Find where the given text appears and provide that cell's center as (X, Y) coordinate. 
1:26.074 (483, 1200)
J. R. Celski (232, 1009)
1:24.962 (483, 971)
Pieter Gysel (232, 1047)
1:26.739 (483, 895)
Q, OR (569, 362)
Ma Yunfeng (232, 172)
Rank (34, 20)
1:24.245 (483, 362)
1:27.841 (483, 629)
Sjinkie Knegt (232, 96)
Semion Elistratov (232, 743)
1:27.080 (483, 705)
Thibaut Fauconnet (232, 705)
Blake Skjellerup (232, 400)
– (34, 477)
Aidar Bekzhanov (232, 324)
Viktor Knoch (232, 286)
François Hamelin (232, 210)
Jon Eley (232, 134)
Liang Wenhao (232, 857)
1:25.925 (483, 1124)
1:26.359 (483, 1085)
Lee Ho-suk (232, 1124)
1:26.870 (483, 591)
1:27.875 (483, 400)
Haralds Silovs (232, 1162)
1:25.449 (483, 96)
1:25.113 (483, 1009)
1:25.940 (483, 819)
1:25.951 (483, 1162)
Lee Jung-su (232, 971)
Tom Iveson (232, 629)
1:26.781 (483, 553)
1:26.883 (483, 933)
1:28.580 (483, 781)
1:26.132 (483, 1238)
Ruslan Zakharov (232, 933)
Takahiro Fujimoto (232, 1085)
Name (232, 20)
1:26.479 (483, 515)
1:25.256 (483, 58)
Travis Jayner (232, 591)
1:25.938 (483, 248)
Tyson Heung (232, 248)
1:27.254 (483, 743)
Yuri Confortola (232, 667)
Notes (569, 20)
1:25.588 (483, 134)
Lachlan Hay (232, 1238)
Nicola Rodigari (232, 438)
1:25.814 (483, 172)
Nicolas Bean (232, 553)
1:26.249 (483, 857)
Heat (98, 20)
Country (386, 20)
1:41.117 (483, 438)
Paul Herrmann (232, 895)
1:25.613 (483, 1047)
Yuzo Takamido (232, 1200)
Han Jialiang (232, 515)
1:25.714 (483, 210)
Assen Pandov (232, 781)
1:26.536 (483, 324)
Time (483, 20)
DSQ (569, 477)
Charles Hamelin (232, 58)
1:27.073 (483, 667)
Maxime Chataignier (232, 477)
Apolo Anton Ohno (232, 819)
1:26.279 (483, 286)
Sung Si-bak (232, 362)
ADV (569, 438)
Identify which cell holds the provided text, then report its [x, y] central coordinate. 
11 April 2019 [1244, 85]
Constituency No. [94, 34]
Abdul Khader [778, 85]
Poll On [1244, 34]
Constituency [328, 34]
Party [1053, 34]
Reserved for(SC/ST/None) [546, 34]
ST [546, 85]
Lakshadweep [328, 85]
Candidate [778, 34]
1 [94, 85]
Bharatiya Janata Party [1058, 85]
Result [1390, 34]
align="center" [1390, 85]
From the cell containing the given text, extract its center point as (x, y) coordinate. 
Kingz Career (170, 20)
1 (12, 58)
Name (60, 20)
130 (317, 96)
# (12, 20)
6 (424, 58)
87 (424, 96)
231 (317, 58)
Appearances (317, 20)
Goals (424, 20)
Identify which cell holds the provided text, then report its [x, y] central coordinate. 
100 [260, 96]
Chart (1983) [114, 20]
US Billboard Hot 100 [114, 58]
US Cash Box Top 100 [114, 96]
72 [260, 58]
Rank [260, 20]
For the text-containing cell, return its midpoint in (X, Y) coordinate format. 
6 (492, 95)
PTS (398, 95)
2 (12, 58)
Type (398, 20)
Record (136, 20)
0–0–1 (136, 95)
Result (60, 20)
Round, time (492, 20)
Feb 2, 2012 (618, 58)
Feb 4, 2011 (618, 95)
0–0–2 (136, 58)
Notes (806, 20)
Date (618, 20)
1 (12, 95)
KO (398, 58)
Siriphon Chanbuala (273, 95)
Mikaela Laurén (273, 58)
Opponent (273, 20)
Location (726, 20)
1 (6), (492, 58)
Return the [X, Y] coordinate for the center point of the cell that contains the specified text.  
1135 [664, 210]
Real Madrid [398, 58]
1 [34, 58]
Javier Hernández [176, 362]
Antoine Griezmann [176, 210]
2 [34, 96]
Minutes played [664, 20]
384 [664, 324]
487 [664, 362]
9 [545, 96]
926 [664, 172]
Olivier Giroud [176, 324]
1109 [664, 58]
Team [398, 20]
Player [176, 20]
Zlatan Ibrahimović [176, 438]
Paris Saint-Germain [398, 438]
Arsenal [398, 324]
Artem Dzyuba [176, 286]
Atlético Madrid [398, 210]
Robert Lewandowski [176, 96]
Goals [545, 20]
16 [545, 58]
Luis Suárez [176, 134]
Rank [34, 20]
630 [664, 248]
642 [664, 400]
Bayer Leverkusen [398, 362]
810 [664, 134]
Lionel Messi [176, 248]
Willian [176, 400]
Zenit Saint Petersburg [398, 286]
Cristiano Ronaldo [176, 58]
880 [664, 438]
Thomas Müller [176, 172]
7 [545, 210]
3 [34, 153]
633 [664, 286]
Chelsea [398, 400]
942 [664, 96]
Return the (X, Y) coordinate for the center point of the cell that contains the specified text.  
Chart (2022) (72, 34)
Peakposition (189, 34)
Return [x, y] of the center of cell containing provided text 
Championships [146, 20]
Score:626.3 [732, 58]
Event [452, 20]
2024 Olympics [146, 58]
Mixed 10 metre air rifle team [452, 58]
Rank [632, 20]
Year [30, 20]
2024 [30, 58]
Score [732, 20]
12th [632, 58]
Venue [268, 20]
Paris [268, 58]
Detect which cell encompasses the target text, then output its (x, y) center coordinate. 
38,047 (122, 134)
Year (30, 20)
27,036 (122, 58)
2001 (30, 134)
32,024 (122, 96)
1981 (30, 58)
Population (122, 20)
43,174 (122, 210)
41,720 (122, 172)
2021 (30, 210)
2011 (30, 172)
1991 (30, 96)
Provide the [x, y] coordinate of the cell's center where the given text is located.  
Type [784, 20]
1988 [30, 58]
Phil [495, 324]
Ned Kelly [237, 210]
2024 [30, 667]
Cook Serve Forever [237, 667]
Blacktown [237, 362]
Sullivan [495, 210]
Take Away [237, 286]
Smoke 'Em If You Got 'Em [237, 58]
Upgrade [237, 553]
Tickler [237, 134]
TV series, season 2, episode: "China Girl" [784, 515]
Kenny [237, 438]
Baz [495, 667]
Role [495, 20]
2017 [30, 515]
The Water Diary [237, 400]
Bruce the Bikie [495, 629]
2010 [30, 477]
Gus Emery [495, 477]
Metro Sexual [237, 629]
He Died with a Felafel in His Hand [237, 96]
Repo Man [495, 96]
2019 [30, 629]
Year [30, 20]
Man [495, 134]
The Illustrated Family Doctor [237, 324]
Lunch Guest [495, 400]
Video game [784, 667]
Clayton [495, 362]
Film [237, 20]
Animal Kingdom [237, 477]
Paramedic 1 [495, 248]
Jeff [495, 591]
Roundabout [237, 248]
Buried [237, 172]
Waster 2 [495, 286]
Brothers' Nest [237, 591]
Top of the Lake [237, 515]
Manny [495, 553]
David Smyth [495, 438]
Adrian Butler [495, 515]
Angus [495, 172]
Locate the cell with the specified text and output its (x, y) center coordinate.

※ ※ ※

Exercise objective => Present every line of the data above as a Markdown table with two columns, Row and Data line, numbering each row and leaving out blank lines.

Task response =>
| Row | Data line |
|---|---|
| 1 | Find where the given text appears and provide that cell's center as (X, Y) coordinate.  |
| 2 | 1:26.074 (483, 1200) |
| 3 | J. R. Celski (232, 1009) |
| 4 | 1:24.962 (483, 971) |
| 5 | Pieter Gysel (232, 1047) |
| 6 | 1:26.739 (483, 895) |
| 7 | Q, OR (569, 362) |
| 8 | Ma Yunfeng (232, 172) |
| 9 | Rank (34, 20) |
| 10 | 1:24.245 (483, 362) |
| 11 | 1:27.841 (483, 629) |
| 12 | Sjinkie Knegt (232, 96) |
| 13 | Semion Elistratov (232, 743) |
| 14 | 1:27.080 (483, 705) |
| 15 | Thibaut Fauconnet (232, 705) |
| 16 | Blake Skjellerup (232, 400) |
| 17 | – (34, 477) |
| 18 | Aidar Bekzhanov (232, 324) |
| 19 | Viktor Knoch (232, 286) |
| 20 | François Hamelin (232, 210) |
| 21 | Jon Eley (232, 134) |
| 22 | Liang Wenhao (232, 857) |
| 23 | 1:25.925 (483, 1124) |
| 24 | 1:26.359 (483, 1085) |
| 25 | Lee Ho-suk (232, 1124) |
| 26 | 1:26.870 (483, 591) |
| 27 | 1:27.875 (483, 400) |
| 28 | Haralds Silovs (232, 1162) |
| 29 | 1:25.449 (483, 96) |
| 30 | 1:25.113 (483, 1009) |
| 31 | 1:25.940 (483, 819) |
| 32 | 1:25.951 (483, 1162) |
| 33 | Lee Jung-su (232, 971) |
| 34 | Tom Iveson (232, 629) |
| 35 | 1:26.781 (483, 553) |
| 36 | 1:26.883 (483, 933) |
| 37 | 1:28.580 (483, 781) |
| 38 | 1:26.132 (483, 1238) |
| 39 | Ruslan Zakharov (232, 933) |
| 40 | Takahiro Fujimoto (232, 1085) |
| 41 | Name (232, 20) |
| 42 | 1:26.479 (483, 515) |
| 43 | 1:25.256 (483, 58) |
| 44 | Travis Jayner (232, 591) |
| 45 | 1:25.938 (483, 248) |
| 46 | Tyson Heung (232, 248) |
| 47 | 1:27.254 (483, 743) |
| 48 | Yuri Confortola (232, 667) |
| 49 | Notes (569, 20) |
| 50 | 1:25.588 (483, 134) |
| 51 | Lachlan Hay (232, 1238) |
| 52 | Nicola Rodigari (232, 438) |
| 53 | 1:25.814 (483, 172) |
| 54 | Nicolas Bean (232, 553) |
| 55 | 1:26.249 (483, 857) |
| 56 | Heat (98, 20) |
| 57 | Country (386, 20) |
| 58 | 1:41.117 (483, 438) |
| 59 | Paul Herrmann (232, 895) |
| 60 | 1:25.613 (483, 1047) |
| 61 | Yuzo Takamido (232, 1200) |
| 62 | Han Jialiang (232, 515) |
| 63 | 1:25.714 (483, 210) |
| 64 | Assen Pandov (232, 781) |
| 65 | 1:26.536 (483, 324) |
| 66 | Time (483, 20) |
| 67 | DSQ (569, 477) |
| 68 | Charles Hamelin (232, 58) |
| 69 | 1:27.073 (483, 667) |
| 70 | Maxime Chataignier (232, 477) |
| 71 | Apolo Anton Ohno (232, 819) |
| 72 | 1:26.279 (483, 286) |
| 73 | Sung Si-bak (232, 362) |
| 74 | ADV (569, 438) |
| 75 | Identify which cell holds the provided text, then report its [x, y] central coordinate.  |
| 76 | 11 April 2019 [1244, 85] |
| 77 | Constituency No. [94, 34] |
| 78 | Abdul Khader [778, 85] |
| 79 | Poll On [1244, 34] |
| 80 | Constituency [328, 34] |
| 81 | Party [1053, 34] |
| 82 | Reserved for(SC/ST/None) [546, 34] |
| 83 | ST [546, 85] |
| 84 | Lakshadweep [328, 85] |
| 85 | Candidate [778, 34] |
| 86 | 1 [94, 85] |
| 87 | Bharatiya Janata Party [1058, 85] |
| 88 | Result [1390, 34] |
| 89 | align="center" [1390, 85] |
| 90 | From the cell containing the given text, extract its center point as (x, y) coordinate.  |
| 91 | Kingz Career (170, 20) |
| 92 | 1 (12, 58) |
| 93 | Name (60, 20) |
| 94 | 130 (317, 96) |
| 95 | # (12, 20) |
| 96 | 6 (424, 58) |
| 97 | 87 (424, 96) |
| 98 | 231 (317, 58) |
| 99 | Appearances (317, 20) |
| 100 | Goals (424, 20) |
| 101 | Identify which cell holds the provided text, then report its [x, y] central coordinate.  |
| 102 | 100 [260, 96] |
| 103 | Chart (1983) [114, 20] |
| 104 | US Billboard Hot 100 [114, 58] |
| 105 | US Cash Box Top 100 [114, 96] |
| 106 | 72 [260, 58] |
| 107 | Rank [260, 20] |
| 108 | For the text-containing cell, return its midpoint in (X, Y) coordinate format.  |
| 109 | 6 (492, 95) |
| 110 | PTS (398, 95) |
| 111 | 2 (12, 58) |
| 112 | Type (398, 20) |
| 113 | Record (136, 20) |
| 114 | 0–0–1 (136, 95) |
| 115 | Result (60, 20) |
| 116 | Round, time (492, 20) |
| 117 | Feb 2, 2012 (618, 58) |
| 118 | Feb 4, 2011 (618, 95) |
| 119 | 0–0–2 (136, 58) |
| 120 | Notes (806, 20) |
| 121 | Date (618, 20) |
| 122 | 1 (12, 95) |
| 123 | KO (398, 58) |
| 124 | Siriphon Chanbuala (273, 95) |
| 125 | Mikaela Laurén (273, 58) |
| 126 | Opponent (273, 20) |
| 127 | Location (726, 20) |
| 128 | 1 (6), (492, 58) |
| 129 | Return the [X, Y] coordinate for the center point of the cell that contains the specified text.   |
| 130 | 1135 [664, 210] |
| 131 | Real Madrid [398, 58] |
| 132 | 1 [34, 58] |
| 133 | Javier Hernández [176, 362] |
| 134 | Antoine Griezmann [176, 210] |
| 135 | 2 [34, 96] |
| 136 | Minutes played [664, 20] |
| 137 | 384 [664, 324] |
| 138 | 487 [664, 362] |
| 139 | 9 [545, 96] |
| 140 | 926 [664, 172] |
| 141 | Olivier Giroud [176, 324] |
| 142 | 1109 [664, 58] |
| 143 | Team [398, 20] |
| 144 | Player [176, 20] |
| 145 | Zlatan Ibrahimović [176, 438] |
| 146 | Paris Saint-Germain [398, 438] |
| 147 | Arsenal [398, 324] |
| 148 | Artem Dzyuba [176, 286] |
| 149 | Atlético Madrid [398, 210] |
| 150 | Robert Lewandowski [176, 96] |
| 151 | Goals [545, 20] |
| 152 | 16 [545, 58] |
| 153 | Luis Suárez [176, 134] |
| 154 | Rank [34, 20] |
| 155 | 630 [664, 248] |
| 156 | 642 [664, 400] |
| 157 | Bayer Leverkusen [398, 362] |
| 158 | 810 [664, 134] |
| 159 | Lionel Messi [176, 248] |
| 160 | Willian [176, 400] |
| 161 | Zenit Saint Petersburg [398, 286] |
| 162 | Cristiano Ronaldo [176, 58] |
| 163 | 880 [664, 438] |
| 164 | Thomas Müller [176, 172] |
| 165 | 7 [545, 210] |
| 166 | 3 [34, 153] |
| 167 | 633 [664, 286] |
| 168 | Chelsea [398, 400] |
| 169 | 942 [664, 96] |
| 170 | Return the (X, Y) coordinate for the center point of the cell that contains the specified text.   |
| 171 | Chart (2022) (72, 34) |
| 172 | Peakposition (189, 34) |
| 173 | Return [x, y] of the center of cell containing provided text  |
| 174 | Championships [146, 20] |
| 175 | Score:626.3 [732, 58] |
| 176 | Event [452, 20] |
| 177 | 2024 Olympics [146, 58] |
| 178 | Mixed 10 metre air rifle team [452, 58] |
| 179 | Rank [632, 20] |
| 180 | Year [30, 20] |
| 181 | 2024 [30, 58] |
| 182 | Score [732, 20] |
| 183 | 12th [632, 58] |
| 184 | Venue [268, 20] |
| 185 | Paris [268, 58] |
| 186 | Detect which cell encompasses the target text, then output its (x, y) center coordinate.  |
| 187 | 38,047 (122, 134) |
| 188 | Year (30, 20) |
| 189 | 27,036 (122, 58) |
| 190 | 2001 (30, 134) |
| 191 | 32,024 (122, 96) |
| 192 | 1981 (30, 58) |
| 193 | Population (122, 20) |
| 194 | 43,174 (122, 210) |
| 195 | 41,720 (122, 172) |
| 196 | 2021 (30, 210) |
| 197 | 2011 (30, 172) |
| 198 | 1991 (30, 96) |
| 199 | Provide the [x, y] coordinate of the cell's center where the given text is located.   |
| 200 | Type [784, 20] |
| 201 | 1988 [30, 58] |
| 202 | Phil [495, 324] |
| 203 | Ned Kelly [237, 210] |
| 204 | 2024 [30, 667] |
| 205 | Cook Serve Forever [237, 667] |
| 206 | Blacktown [237, 362] |
| 207 | Sullivan [495, 210] |
| 208 | Take Away [237, 286] |
| 209 | Smoke 'Em If You Got 'Em [237, 58] |
| 210 | Upgrade [237, 553] |
| 211 | Tickler [237, 134] |
| 212 | TV series, season 2, episode: "China Girl" [784, 515] |
| 213 | Kenny [237, 438] |
| 214 | Baz [495, 667] |
| 215 | Role [495, 20] |
| 216 | 2017 [30, 515] |
| 217 | The Water Diary [237, 400] |
| 218 | Bruce the Bikie [495, 629] |
| 219 | 2010 [30, 477] |
| 220 | Gus Emery [495, 477] |
| 221 | Metro Sexual [237, 629] |
| 222 | He Died with a Felafel in His Hand [237, 96] |
| 223 | Repo Man [495, 96] |
| 224 | 2019 [30, 629] |
| 225 | Year [30, 20] |
| 226 | Man [495, 134] |
| 227 | The Illustrated Family Doctor [237, 324] |
| 228 | Lunch Guest [495, 400] |
| 229 | Video game [784, 667] |
| 230 | Clayton [495, 362] |
| 231 | Film [237, 20] |
| 232 | Animal Kingdom [237, 477] |
| 233 | Paramedic 1 [495, 248] |
| 234 | Jeff [495, 591] |
| 235 | Roundabout [237, 248] |
| 236 | Buried [237, 172] |
| 237 | Waster 2 [495, 286] |
| 238 | Brothers' Nest [237, 591] |
| 239 | Top of the Lake [237, 515] |
| 240 | Manny [495, 553] |
| 241 | David Smyth [495, 438] |
| 242 | Adrian Butler [495, 515] |
| 243 | Angus [495, 172] |
| 244 | Locate the cell with the specified text and output its (x, y) center coordinate. |